INPUT DATA ▸
┌──
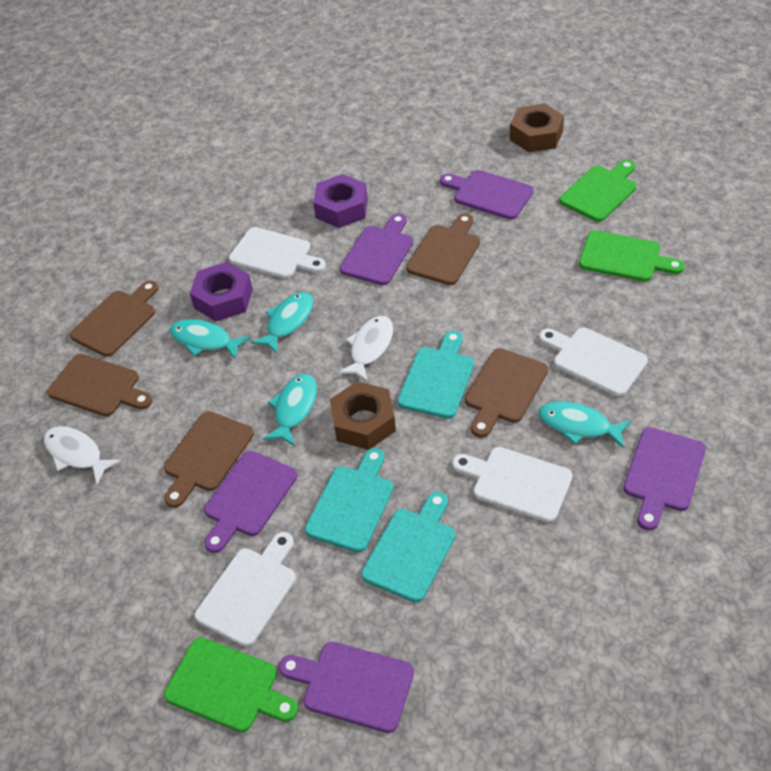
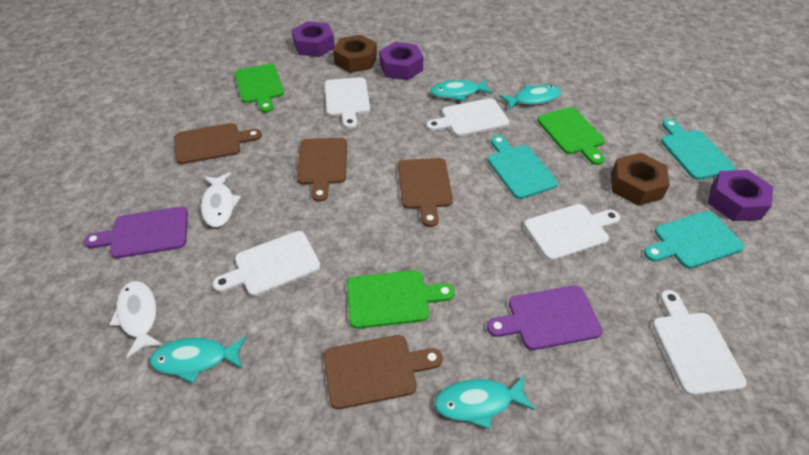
brown cutting board: 5 -> 4
purple cutting board: 5 -> 2
purple nut: 2 -> 3
white cutting board: 4 -> 5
└──
TASK DETAILS ▸ Please go through the data above and copy every line that has the word "cutting".

FINISHED EXERCISE ▸
brown cutting board: 5 -> 4
purple cutting board: 5 -> 2
white cutting board: 4 -> 5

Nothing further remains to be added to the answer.